CONSEGNA:
Puoi modificare i record a partire dalla riga con "Question: Which point is farther to" e proseguendo fino alla fine, riportandoli con "chalkboard" sostituito da "blackboard" e tutto il resto invariato? Lascia fuori dalla risposta le immagini.

DATI:
----

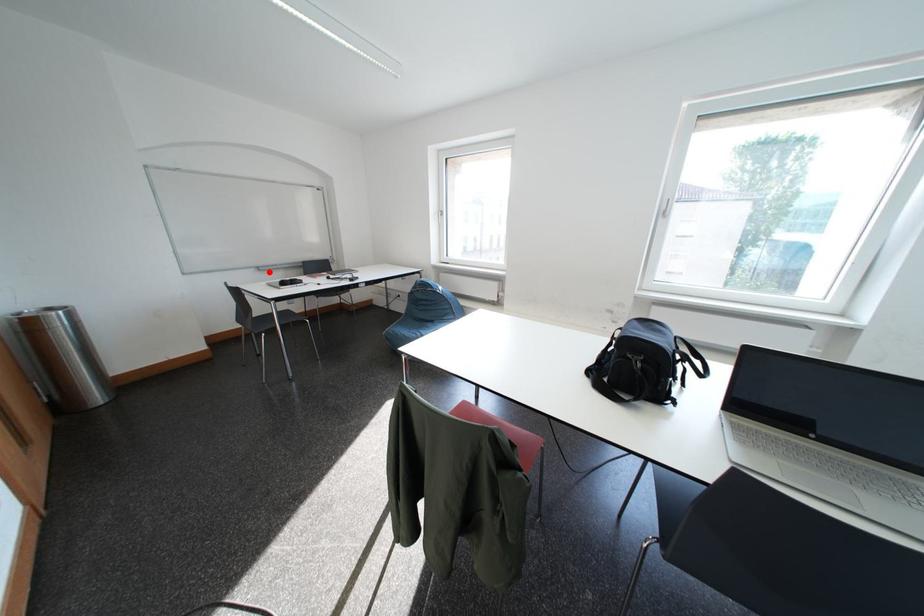
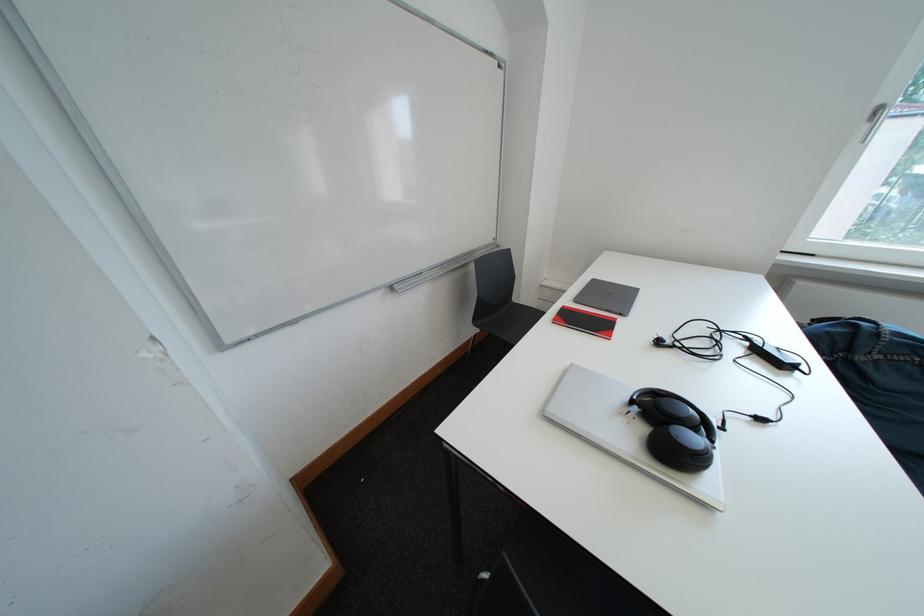
Find the pixel in the second image that matches the highlighted location in the first image.

(403, 292)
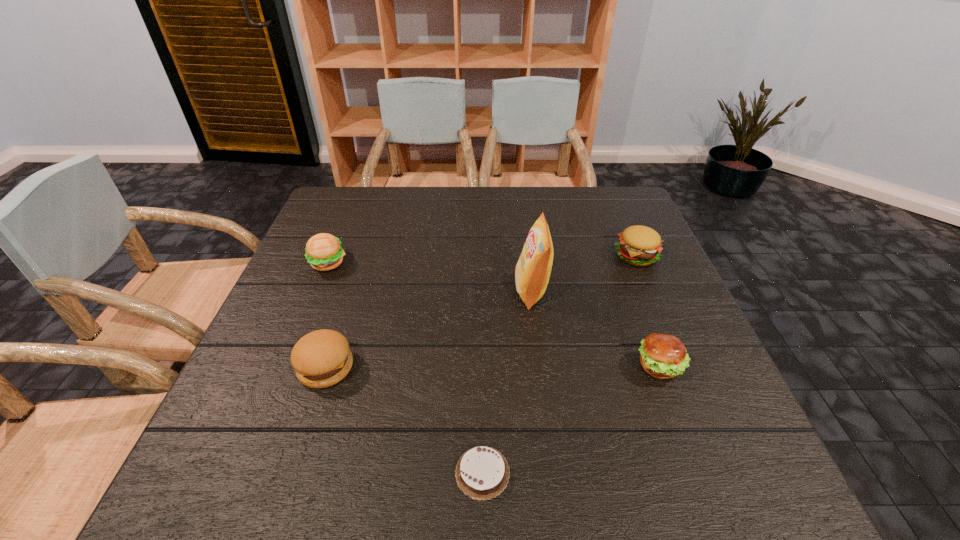
Identify which hamburger is located as the nearest to the third object from right to left. Please provide its 2D coordinates. Your answer should be formatted as a tuple, i.e. [(x, y)], where the tuple contains the x and y coordinates of a point satisfying the conditions above.

[(663, 356)]

Select which hamburger appears as the third closest to the third object from right to left. Please provide its 2D coordinates. Your answer should be formatted as a tuple, i.e. [(x, y)], where the tuple contains the x and y coordinates of a point satisfying the conditions above.

[(322, 358)]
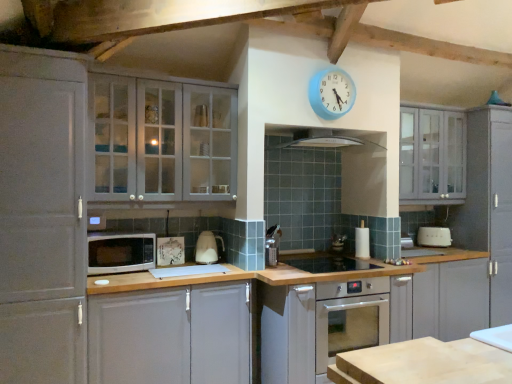
Question: Is white matte cabinet at lower left, placed as the second cabinetry when sorted from right to left, thinner than matte gray cabinet at upper left, which ranks as the 3th cabinetry in right-to-left order?

Choices:
 (A) no
 (B) yes

Answer: (A)

Question: Is white matte cabinet at lower left, placed as the second cabinetry when sorted from right to left, shorter than matte gray cabinet at upper left, which ranks as the 3th cabinetry in right-to-left order?

Choices:
 (A) no
 (B) yes

Answer: (A)

Question: Is white matte cabinet at lower left, placed as the second cabinetry when sorted from right to left, positioned with its back to matte gray cabinet at upper left, which ranks as the 3th cabinetry in right-to-left order?

Choices:
 (A) no
 (B) yes

Answer: (A)

Question: Considering the relative sizes of white matte cabinet at lower left, placed as the second cabinetry when sorted from right to left, and matte gray cabinet at upper left, acting as the second cabinetry starting from the left, in the image provided, is white matte cabinet at lower left, placed as the second cabinetry when sorted from right to left, taller than matte gray cabinet at upper left, acting as the second cabinetry starting from the left,?

Choices:
 (A) no
 (B) yes

Answer: (B)

Question: From the image's perspective, would you say white matte cabinet at lower left, the 3th cabinetry viewed from the left, is positioned over matte gray cabinet at upper left, which ranks as the 3th cabinetry in right-to-left order?

Choices:
 (A) yes
 (B) no

Answer: (B)

Question: From their relative heights in the image, would you say wooden cutting board at lower right is taller or shorter than metallic silver toaster at center, the 3th appliance from the left?

Choices:
 (A) short
 (B) tall

Answer: (A)

Question: Based on their positions, is wooden cutting board at lower right located to the left or right of metallic silver toaster at center, the 2th appliance viewed from the right?

Choices:
 (A) left
 (B) right

Answer: (A)

Question: Considering the positions of wooden cutting board at lower right and metallic silver toaster at center, the 2th appliance viewed from the right, in the image, is wooden cutting board at lower right bigger or smaller than metallic silver toaster at center, the 2th appliance viewed from the right,?

Choices:
 (A) big
 (B) small

Answer: (A)

Question: From the image's perspective, relative to metallic silver toaster at center, which is the 3th appliance from front to back, is wooden cutting board at lower right above or below?

Choices:
 (A) below
 (B) above

Answer: (A)

Question: Relative to white matte microwave at lower left, is satin silver exhaust hood at center in front or behind?

Choices:
 (A) behind
 (B) front

Answer: (A)

Question: Is point (352, 140) closer or farther from the camera than point (120, 236)?

Choices:
 (A) closer
 (B) farther

Answer: (B)

Question: From a real-world perspective, is satin silver exhaust hood at center positioned above or below white matte microwave at lower left?

Choices:
 (A) below
 (B) above

Answer: (B)

Question: Is satin silver exhaust hood at center taller or shorter than white matte microwave at lower left?

Choices:
 (A) short
 (B) tall

Answer: (A)

Question: Visually, is white glossy electric kettle at center, which is the 3th appliance from back to front, positioned to the left or to the right of shiny stainless steel sink at center, positioned as the third appliance in right-to-left order?

Choices:
 (A) right
 (B) left

Answer: (B)

Question: From a real-world perspective, is white glossy electric kettle at center, the 1th appliance in the left-to-right sequence, positioned above or below shiny stainless steel sink at center, positioned as the third appliance in right-to-left order?

Choices:
 (A) below
 (B) above

Answer: (B)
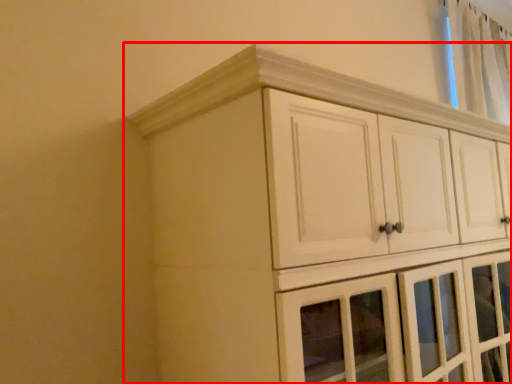
Question: From the image's perspective, what is the correct spatial relationship of cupboard (annotated by the red box) in relation to curtain?

Choices:
 (A) below
 (B) above

Answer: (A)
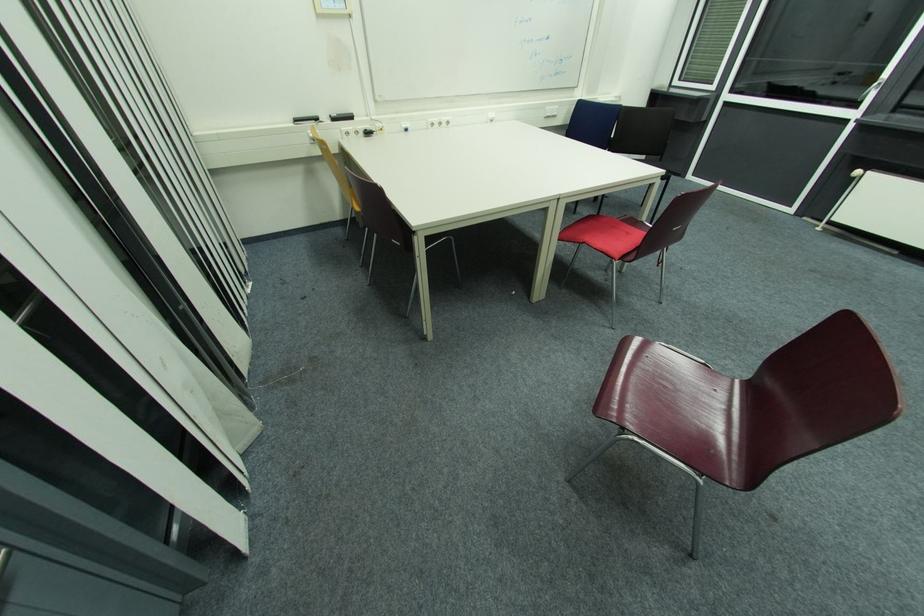
This screenshot has height=616, width=924. Identify the location of black chair sitting surface. (682, 400).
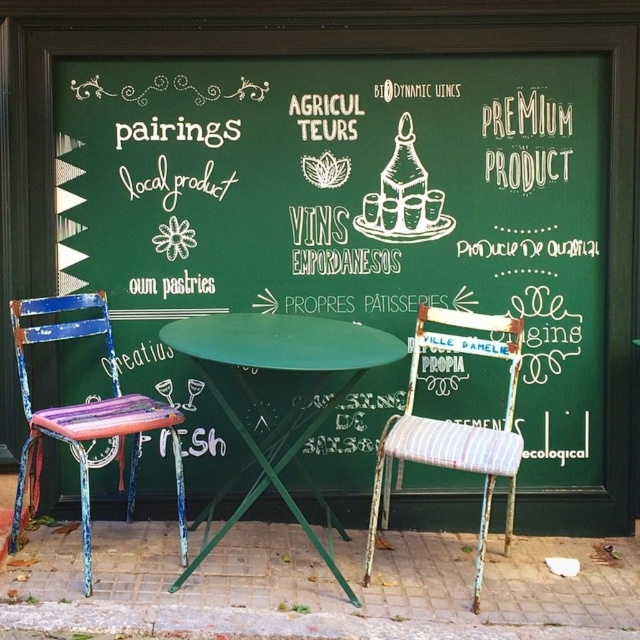
Question: Is striped fabric chair at center wider than distressed wood chair at left?

Choices:
 (A) no
 (B) yes

Answer: (A)

Question: Which point is farther to the camera?

Choices:
 (A) (227, 227)
 (B) (468, 433)

Answer: (A)

Question: Can you confirm if green chalkboard at center is positioned below green metal table at center?

Choices:
 (A) yes
 (B) no

Answer: (B)

Question: Which point is farther from the camera taking this photo?

Choices:
 (A) (397, 346)
 (B) (524, 420)

Answer: (B)

Question: Which point is closer to the camera?

Choices:
 (A) (58, 410)
 (B) (192, 356)

Answer: (B)

Question: Does green chalkboard at center appear on the right side of green metal table at center?

Choices:
 (A) yes
 (B) no

Answer: (A)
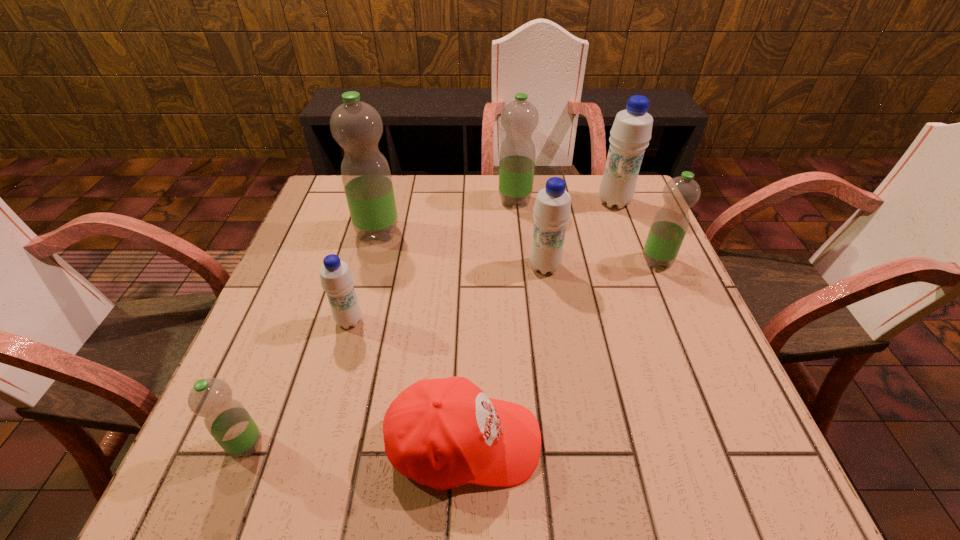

----

SOLUZIONE:
Question: Which point is farther to the camera?

Choices:
 (A) (227, 227)
 (B) (468, 433)

Answer: (A)

Question: Can you confirm if green blackboard at center is positioned below green metal table at center?

Choices:
 (A) yes
 (B) no

Answer: (B)

Question: Which point is farther from the camera taking this photo?

Choices:
 (A) (397, 346)
 (B) (524, 420)

Answer: (B)

Question: Which point is closer to the camera?

Choices:
 (A) (58, 410)
 (B) (192, 356)

Answer: (B)

Question: Does green blackboard at center appear on the right side of green metal table at center?

Choices:
 (A) yes
 (B) no

Answer: (A)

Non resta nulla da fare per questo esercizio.